*** Begin section ***

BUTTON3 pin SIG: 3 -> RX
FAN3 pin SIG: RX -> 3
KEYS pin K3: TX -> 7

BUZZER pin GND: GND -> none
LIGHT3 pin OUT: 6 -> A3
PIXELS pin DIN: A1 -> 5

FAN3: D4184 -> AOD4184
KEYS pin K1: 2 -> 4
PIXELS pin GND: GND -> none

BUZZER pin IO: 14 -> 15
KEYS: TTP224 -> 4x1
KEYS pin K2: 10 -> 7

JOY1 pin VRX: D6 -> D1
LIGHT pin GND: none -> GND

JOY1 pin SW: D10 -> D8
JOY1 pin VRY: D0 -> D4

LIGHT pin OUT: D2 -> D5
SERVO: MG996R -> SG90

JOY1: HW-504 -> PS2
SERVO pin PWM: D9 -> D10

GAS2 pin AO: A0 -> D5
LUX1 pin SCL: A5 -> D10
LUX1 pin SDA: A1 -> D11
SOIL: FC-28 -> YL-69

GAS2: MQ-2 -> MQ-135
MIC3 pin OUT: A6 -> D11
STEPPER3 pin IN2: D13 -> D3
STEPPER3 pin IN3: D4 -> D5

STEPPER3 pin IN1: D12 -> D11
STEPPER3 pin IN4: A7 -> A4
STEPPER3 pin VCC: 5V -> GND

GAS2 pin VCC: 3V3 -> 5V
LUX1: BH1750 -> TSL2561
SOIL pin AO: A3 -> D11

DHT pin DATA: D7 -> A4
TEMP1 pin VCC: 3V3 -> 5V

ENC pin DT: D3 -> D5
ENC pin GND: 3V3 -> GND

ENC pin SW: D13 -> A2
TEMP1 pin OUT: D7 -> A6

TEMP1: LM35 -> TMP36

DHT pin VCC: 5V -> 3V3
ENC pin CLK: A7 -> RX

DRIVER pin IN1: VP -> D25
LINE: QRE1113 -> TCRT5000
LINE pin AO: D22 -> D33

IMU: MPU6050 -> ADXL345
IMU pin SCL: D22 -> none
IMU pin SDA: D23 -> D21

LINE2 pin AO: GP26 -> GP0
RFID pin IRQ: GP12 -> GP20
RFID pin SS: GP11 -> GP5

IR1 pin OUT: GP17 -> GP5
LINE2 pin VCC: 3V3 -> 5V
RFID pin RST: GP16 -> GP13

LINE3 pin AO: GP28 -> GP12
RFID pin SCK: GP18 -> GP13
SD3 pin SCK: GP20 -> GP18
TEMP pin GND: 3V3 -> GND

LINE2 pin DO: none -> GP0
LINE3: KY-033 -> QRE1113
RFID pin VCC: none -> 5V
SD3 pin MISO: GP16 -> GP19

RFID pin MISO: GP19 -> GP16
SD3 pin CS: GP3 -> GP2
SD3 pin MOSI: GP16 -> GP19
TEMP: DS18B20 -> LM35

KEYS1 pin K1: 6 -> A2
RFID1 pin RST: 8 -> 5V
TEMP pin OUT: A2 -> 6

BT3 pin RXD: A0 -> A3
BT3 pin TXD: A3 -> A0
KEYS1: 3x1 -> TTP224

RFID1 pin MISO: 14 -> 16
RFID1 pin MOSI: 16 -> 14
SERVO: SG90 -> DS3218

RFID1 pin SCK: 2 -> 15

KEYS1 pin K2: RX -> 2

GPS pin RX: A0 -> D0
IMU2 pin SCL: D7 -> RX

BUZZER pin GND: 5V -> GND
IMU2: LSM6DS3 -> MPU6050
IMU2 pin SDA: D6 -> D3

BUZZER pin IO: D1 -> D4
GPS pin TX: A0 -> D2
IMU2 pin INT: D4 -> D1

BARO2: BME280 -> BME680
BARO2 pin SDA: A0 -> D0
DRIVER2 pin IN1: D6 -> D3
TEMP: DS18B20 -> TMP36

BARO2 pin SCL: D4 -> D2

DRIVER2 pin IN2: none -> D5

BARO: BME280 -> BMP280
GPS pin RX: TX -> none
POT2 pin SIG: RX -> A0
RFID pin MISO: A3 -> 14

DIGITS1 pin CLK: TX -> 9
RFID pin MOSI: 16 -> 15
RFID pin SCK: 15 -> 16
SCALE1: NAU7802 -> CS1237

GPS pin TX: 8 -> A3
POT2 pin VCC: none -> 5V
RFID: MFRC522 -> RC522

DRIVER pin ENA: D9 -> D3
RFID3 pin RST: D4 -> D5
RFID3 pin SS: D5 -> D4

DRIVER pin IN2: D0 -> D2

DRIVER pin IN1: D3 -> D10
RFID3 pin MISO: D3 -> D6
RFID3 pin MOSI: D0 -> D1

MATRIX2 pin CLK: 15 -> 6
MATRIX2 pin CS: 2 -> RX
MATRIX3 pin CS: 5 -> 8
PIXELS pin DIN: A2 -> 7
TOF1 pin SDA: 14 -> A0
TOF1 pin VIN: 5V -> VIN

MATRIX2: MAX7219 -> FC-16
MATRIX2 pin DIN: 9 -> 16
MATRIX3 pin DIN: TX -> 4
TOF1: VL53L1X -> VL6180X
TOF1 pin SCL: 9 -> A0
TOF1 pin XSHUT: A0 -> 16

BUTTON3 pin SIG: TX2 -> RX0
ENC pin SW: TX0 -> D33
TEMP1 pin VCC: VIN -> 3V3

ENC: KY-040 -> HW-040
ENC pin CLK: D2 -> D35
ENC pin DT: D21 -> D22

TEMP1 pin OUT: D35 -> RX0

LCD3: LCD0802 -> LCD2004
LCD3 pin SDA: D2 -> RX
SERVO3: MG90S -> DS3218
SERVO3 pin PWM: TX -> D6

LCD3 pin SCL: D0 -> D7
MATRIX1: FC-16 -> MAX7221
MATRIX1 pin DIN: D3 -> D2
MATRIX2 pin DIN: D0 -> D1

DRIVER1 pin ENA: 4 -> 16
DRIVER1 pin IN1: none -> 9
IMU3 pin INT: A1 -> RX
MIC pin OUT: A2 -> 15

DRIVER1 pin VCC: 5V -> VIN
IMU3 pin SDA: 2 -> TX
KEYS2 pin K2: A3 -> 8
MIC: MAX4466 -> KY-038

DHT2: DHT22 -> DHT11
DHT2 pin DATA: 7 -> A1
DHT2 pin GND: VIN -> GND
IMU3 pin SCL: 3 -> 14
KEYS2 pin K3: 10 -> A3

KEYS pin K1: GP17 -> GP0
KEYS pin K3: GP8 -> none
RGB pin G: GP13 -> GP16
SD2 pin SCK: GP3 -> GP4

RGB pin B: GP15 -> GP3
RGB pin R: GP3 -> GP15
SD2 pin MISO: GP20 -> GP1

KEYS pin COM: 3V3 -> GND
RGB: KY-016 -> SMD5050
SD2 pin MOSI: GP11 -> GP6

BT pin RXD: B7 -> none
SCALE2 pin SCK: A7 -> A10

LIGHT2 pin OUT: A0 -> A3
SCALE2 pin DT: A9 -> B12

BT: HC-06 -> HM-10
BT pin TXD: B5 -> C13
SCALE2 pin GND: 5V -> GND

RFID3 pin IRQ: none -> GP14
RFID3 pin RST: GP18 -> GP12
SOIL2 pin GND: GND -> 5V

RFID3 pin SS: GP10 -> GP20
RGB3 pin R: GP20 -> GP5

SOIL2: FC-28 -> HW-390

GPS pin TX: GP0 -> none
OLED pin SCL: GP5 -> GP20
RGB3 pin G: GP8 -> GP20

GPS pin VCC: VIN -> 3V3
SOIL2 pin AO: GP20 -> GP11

*** End section ***

Transcribe the records in full, word for word.

BUTTON3 pin SIG: 3 -> RX
FAN3 pin SIG: RX -> 3
KEYS pin K3: TX -> 7

BUZZER pin GND: GND -> none
LIGHT3 pin OUT: 6 -> A3
PIXELS pin DIN: A1 -> 5

FAN3: D4184 -> AOD4184
KEYS pin K1: 2 -> 4
PIXELS pin GND: GND -> none

BUZZER pin IO: 14 -> 15
KEYS: TTP224 -> 4x1
KEYS pin K2: 10 -> 7

JOY1 pin VRX: D6 -> D1
LIGHT pin GND: none -> GND

JOY1 pin SW: D10 -> D8
JOY1 pin VRY: D0 -> D4

LIGHT pin OUT: D2 -> D5
SERVO: MG996R -> SG90

JOY1: HW-504 -> PS2
SERVO pin PWM: D9 -> D10

GAS2 pin AO: A0 -> D5
LUX1 pin SCL: A5 -> D10
LUX1 pin SDA: A1 -> D11
SOIL: FC-28 -> YL-69

GAS2: MQ-2 -> MQ-135
MIC3 pin OUT: A6 -> D11
STEPPER3 pin IN2: D13 -> D3
STEPPER3 pin IN3: D4 -> D5

STEPPER3 pin IN1: D12 -> D11
STEPPER3 pin IN4: A7 -> A4
STEPPER3 pin VCC: 5V -> GND

GAS2 pin VCC: 3V3 -> 5V
LUX1: BH1750 -> TSL2561
SOIL pin AO: A3 -> D11

DHT pin DATA: D7 -> A4
TEMP1 pin VCC: 3V3 -> 5V

ENC pin DT: D3 -> D5
ENC pin GND: 3V3 -> GND

ENC pin SW: D13 -> A2
TEMP1 pin OUT: D7 -> A6

TEMP1: LM35 -> TMP36

DHT pin VCC: 5V -> 3V3
ENC pin CLK: A7 -> RX

DRIVER pin IN1: VP -> D25
LINE: QRE1113 -> TCRT5000
LINE pin AO: D22 -> D33

IMU: MPU6050 -> ADXL345
IMU pin SCL: D22 -> none
IMU pin SDA: D23 -> D21

LINE2 pin AO: GP26 -> GP0
RFID pin IRQ: GP12 -> GP20
RFID pin SS: GP11 -> GP5

IR1 pin OUT: GP17 -> GP5
LINE2 pin VCC: 3V3 -> 5V
RFID pin RST: GP16 -> GP13

LINE3 pin AO: GP28 -> GP12
RFID pin SCK: GP18 -> GP13
SD3 pin SCK: GP20 -> GP18
TEMP pin GND: 3V3 -> GND

LINE2 pin DO: none -> GP0
LINE3: KY-033 -> QRE1113
RFID pin VCC: none -> 5V
SD3 pin MISO: GP16 -> GP19

RFID pin MISO: GP19 -> GP16
SD3 pin CS: GP3 -> GP2
SD3 pin MOSI: GP16 -> GP19
TEMP: DS18B20 -> LM35

KEYS1 pin K1: 6 -> A2
RFID1 pin RST: 8 -> 5V
TEMP pin OUT: A2 -> 6

BT3 pin RXD: A0 -> A3
BT3 pin TXD: A3 -> A0
KEYS1: 3x1 -> TTP224

RFID1 pin MISO: 14 -> 16
RFID1 pin MOSI: 16 -> 14
SERVO: SG90 -> DS3218

RFID1 pin SCK: 2 -> 15

KEYS1 pin K2: RX -> 2

GPS pin RX: A0 -> D0
IMU2 pin SCL: D7 -> RX

BUZZER pin GND: 5V -> GND
IMU2: LSM6DS3 -> MPU6050
IMU2 pin SDA: D6 -> D3

BUZZER pin IO: D1 -> D4
GPS pin TX: A0 -> D2
IMU2 pin INT: D4 -> D1

BARO2: BME280 -> BME680
BARO2 pin SDA: A0 -> D0
DRIVER2 pin IN1: D6 -> D3
TEMP: DS18B20 -> TMP36

BARO2 pin SCL: D4 -> D2

DRIVER2 pin IN2: none -> D5

BARO: BME280 -> BMP280
GPS pin RX: TX -> none
POT2 pin SIG: RX -> A0
RFID pin MISO: A3 -> 14

DIGITS1 pin CLK: TX -> 9
RFID pin MOSI: 16 -> 15
RFID pin SCK: 15 -> 16
SCALE1: NAU7802 -> CS1237

GPS pin TX: 8 -> A3
POT2 pin VCC: none -> 5V
RFID: MFRC522 -> RC522

DRIVER pin ENA: D9 -> D3
RFID3 pin RST: D4 -> D5
RFID3 pin SS: D5 -> D4

DRIVER pin IN2: D0 -> D2

DRIVER pin IN1: D3 -> D10
RFID3 pin MISO: D3 -> D6
RFID3 pin MOSI: D0 -> D1

MATRIX2 pin CLK: 15 -> 6
MATRIX2 pin CS: 2 -> RX
MATRIX3 pin CS: 5 -> 8
PIXELS pin DIN: A2 -> 7
TOF1 pin SDA: 14 -> A0
TOF1 pin VIN: 5V -> VIN

MATRIX2: MAX7219 -> FC-16
MATRIX2 pin DIN: 9 -> 16
MATRIX3 pin DIN: TX -> 4
TOF1: VL53L1X -> VL6180X
TOF1 pin SCL: 9 -> A0
TOF1 pin XSHUT: A0 -> 16

BUTTON3 pin SIG: TX2 -> RX0
ENC pin SW: TX0 -> D33
TEMP1 pin VCC: VIN -> 3V3

ENC: KY-040 -> HW-040
ENC pin CLK: D2 -> D35
ENC pin DT: D21 -> D22

TEMP1 pin OUT: D35 -> RX0

LCD3: LCD0802 -> LCD2004
LCD3 pin SDA: D2 -> RX
SERVO3: MG90S -> DS3218
SERVO3 pin PWM: TX -> D6

LCD3 pin SCL: D0 -> D7
MATRIX1: FC-16 -> MAX7221
MATRIX1 pin DIN: D3 -> D2
MATRIX2 pin DIN: D0 -> D1

DRIVER1 pin ENA: 4 -> 16
DRIVER1 pin IN1: none -> 9
IMU3 pin INT: A1 -> RX
MIC pin OUT: A2 -> 15

DRIVER1 pin VCC: 5V -> VIN
IMU3 pin SDA: 2 -> TX
KEYS2 pin K2: A3 -> 8
MIC: MAX4466 -> KY-038

DHT2: DHT22 -> DHT11
DHT2 pin DATA: 7 -> A1
DHT2 pin GND: VIN -> GND
IMU3 pin SCL: 3 -> 14
KEYS2 pin K3: 10 -> A3

KEYS pin K1: GP17 -> GP0
KEYS pin K3: GP8 -> none
RGB pin G: GP13 -> GP16
SD2 pin SCK: GP3 -> GP4

RGB pin B: GP15 -> GP3
RGB pin R: GP3 -> GP15
SD2 pin MISO: GP20 -> GP1

KEYS pin COM: 3V3 -> GND
RGB: KY-016 -> SMD5050
SD2 pin MOSI: GP11 -> GP6

BT pin RXD: B7 -> none
SCALE2 pin SCK: A7 -> A10

LIGHT2 pin OUT: A0 -> A3
SCALE2 pin DT: A9 -> B12

BT: HC-06 -> HM-10
BT pin TXD: B5 -> C13
SCALE2 pin GND: 5V -> GND

RFID3 pin IRQ: none -> GP14
RFID3 pin RST: GP18 -> GP12
SOIL2 pin GND: GND -> 5V

RFID3 pin SS: GP10 -> GP20
RGB3 pin R: GP20 -> GP5

SOIL2: FC-28 -> HW-390

GPS pin TX: GP0 -> none
OLED pin SCL: GP5 -> GP20
RGB3 pin G: GP8 -> GP20

GPS pin VCC: VIN -> 3V3
SOIL2 pin AO: GP20 -> GP11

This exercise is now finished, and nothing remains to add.